---------- Data to examine ----------

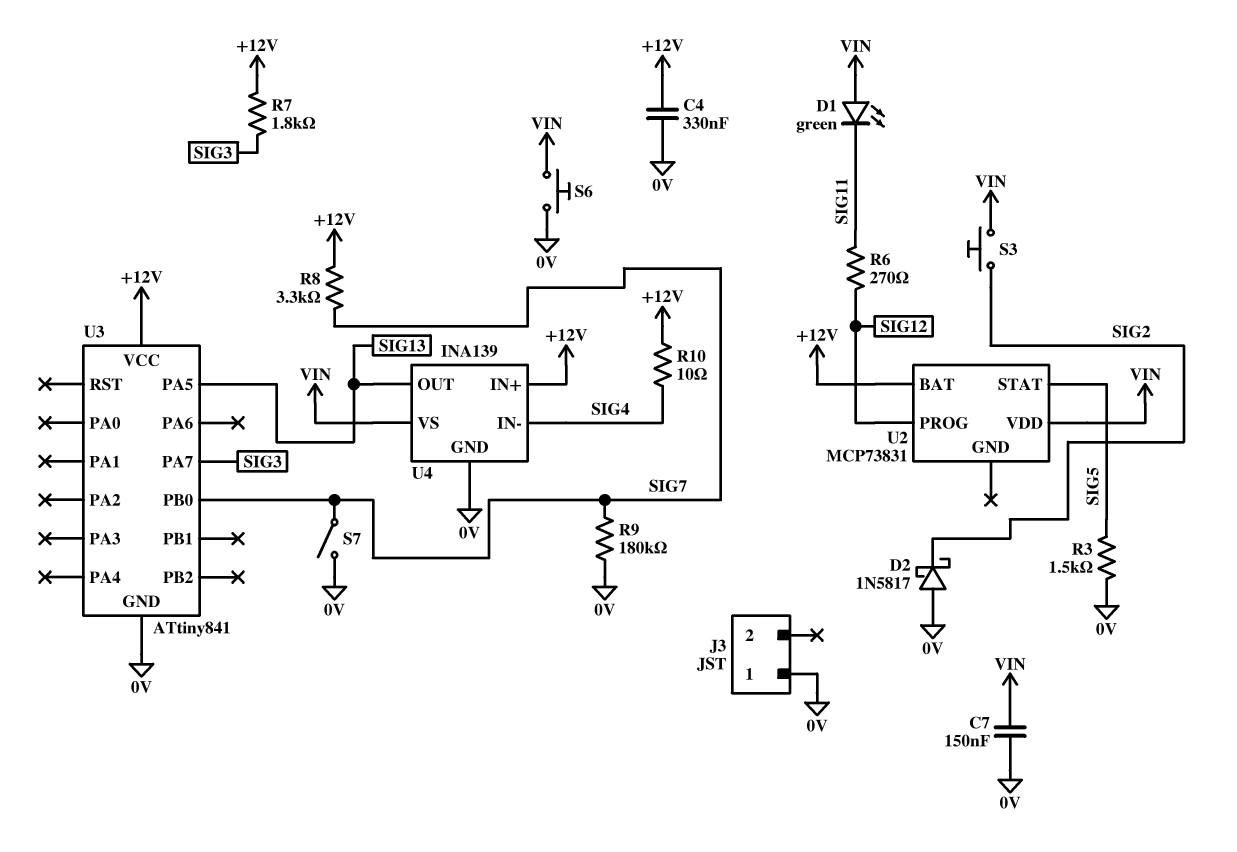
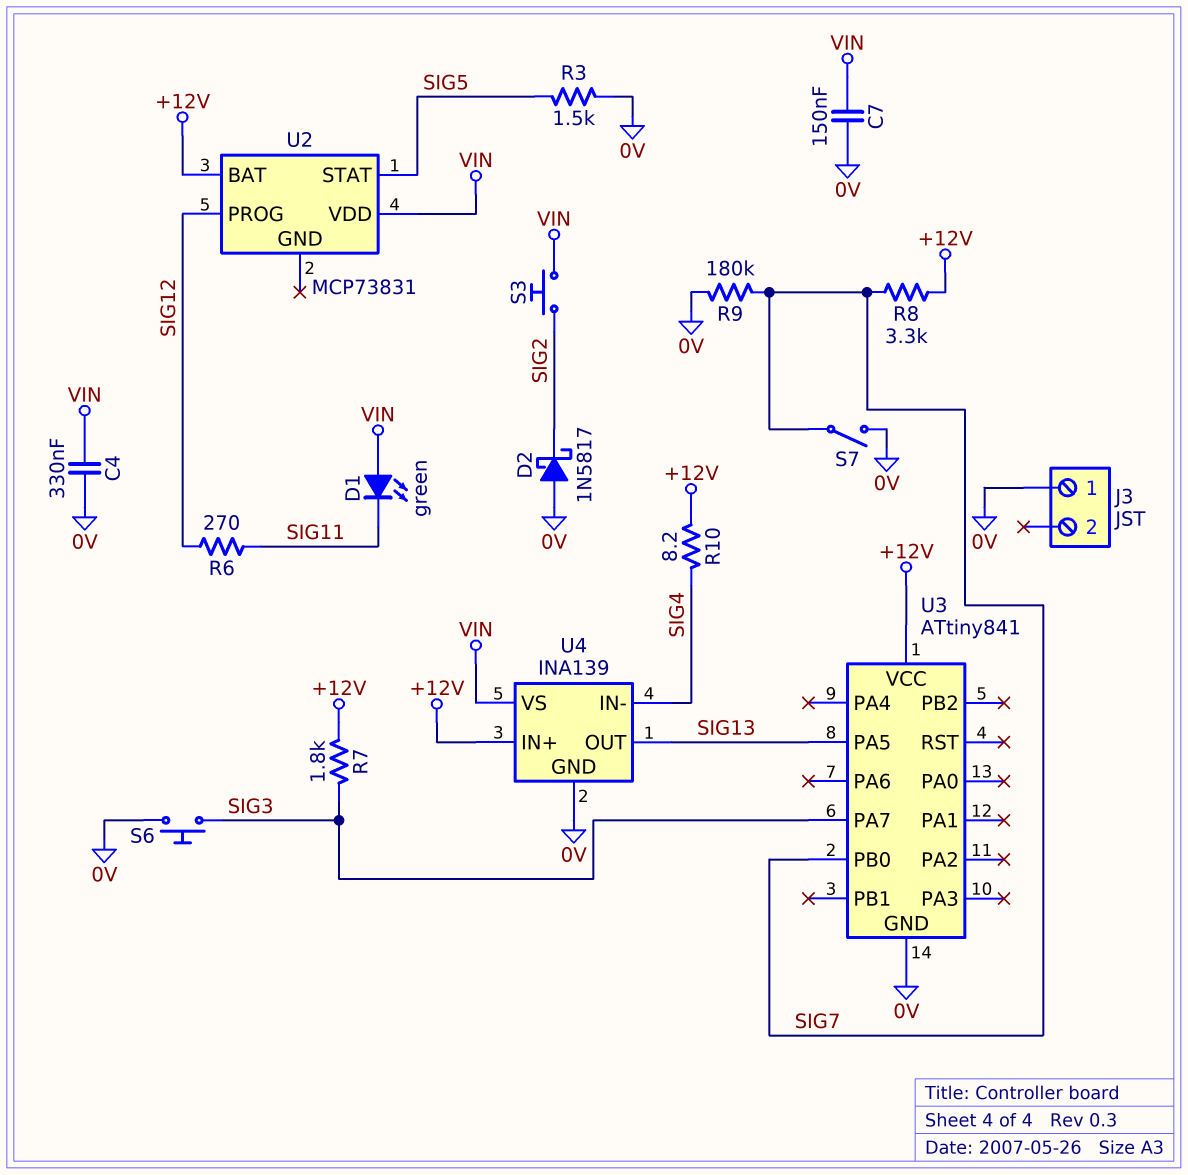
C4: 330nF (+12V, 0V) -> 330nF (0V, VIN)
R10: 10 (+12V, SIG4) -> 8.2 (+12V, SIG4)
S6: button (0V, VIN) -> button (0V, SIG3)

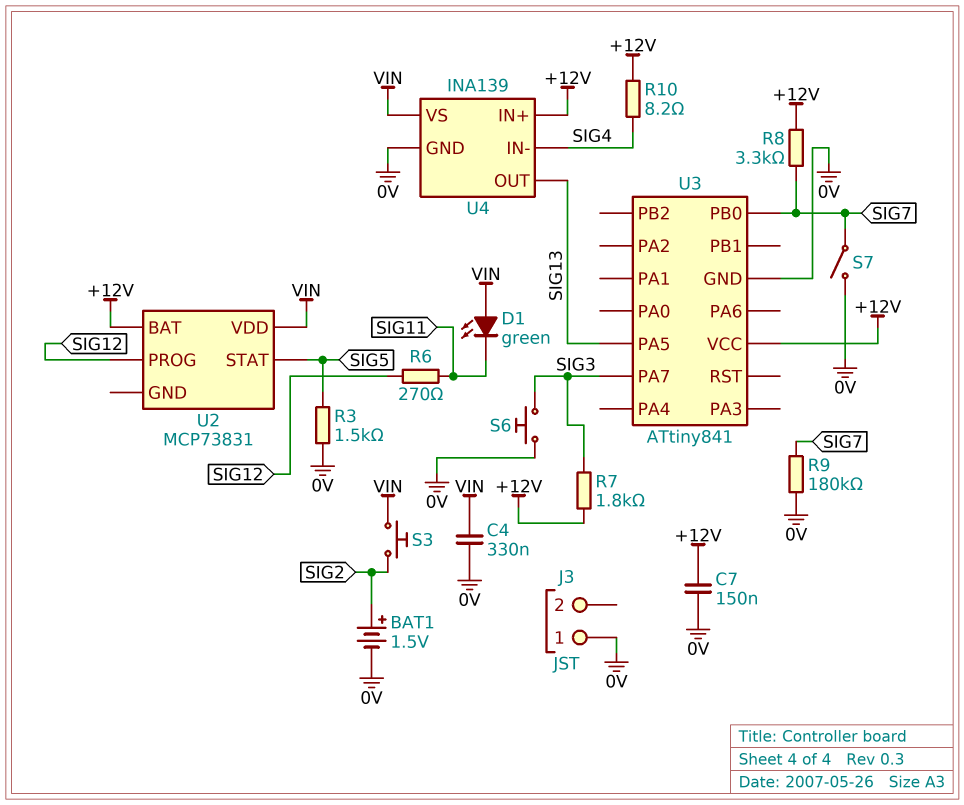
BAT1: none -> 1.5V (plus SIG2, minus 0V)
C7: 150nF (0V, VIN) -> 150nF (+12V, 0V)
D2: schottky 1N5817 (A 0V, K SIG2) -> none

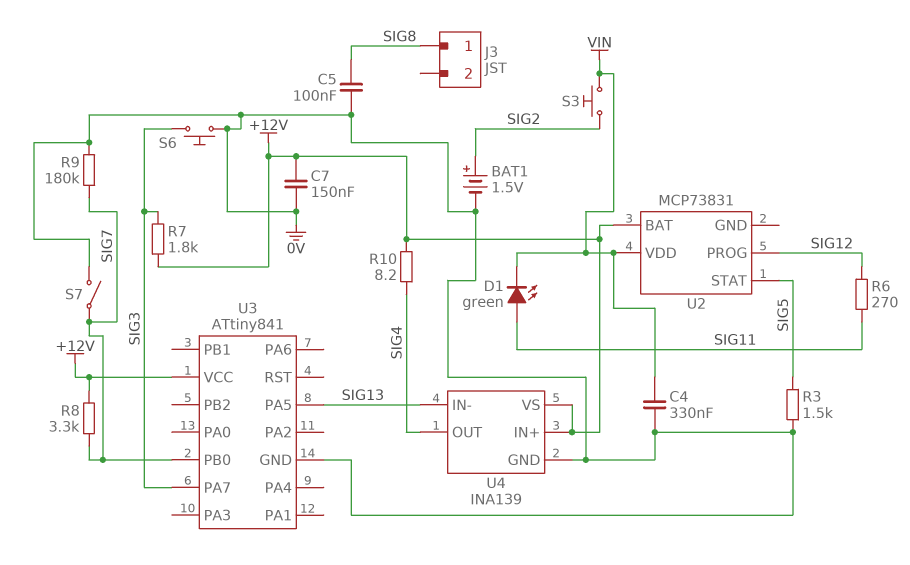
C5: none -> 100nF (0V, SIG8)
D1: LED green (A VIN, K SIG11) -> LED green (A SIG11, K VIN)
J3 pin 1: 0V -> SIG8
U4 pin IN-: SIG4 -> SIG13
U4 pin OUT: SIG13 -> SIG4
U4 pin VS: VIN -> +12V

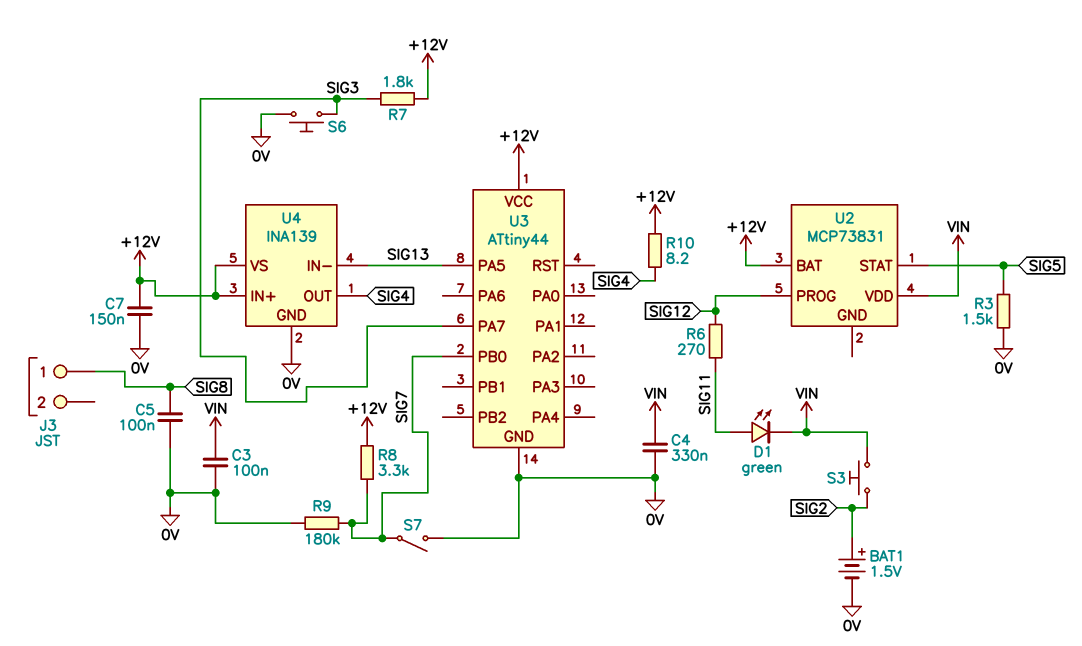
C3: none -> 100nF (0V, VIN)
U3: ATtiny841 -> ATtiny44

----------
---------- Data to examine ----------

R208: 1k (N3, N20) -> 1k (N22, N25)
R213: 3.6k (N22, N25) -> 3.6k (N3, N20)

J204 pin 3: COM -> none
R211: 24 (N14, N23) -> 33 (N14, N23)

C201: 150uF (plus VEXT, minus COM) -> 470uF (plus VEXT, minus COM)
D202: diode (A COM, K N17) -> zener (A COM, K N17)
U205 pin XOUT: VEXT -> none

----------

• [What you are asked to do] Within the data above, filter for lines containing the word "none" and copy each one.

• [Output of the task]
BAT1: none -> 1.5V (plus SIG2, minus 0V)
D2: schottky 1N5817 (A 0V, K SIG2) -> none
C5: none -> 100nF (0V, SIG8)
C3: none -> 100nF (0V, VIN)
J204 pin 3: COM -> none
U205 pin XOUT: VEXT -> none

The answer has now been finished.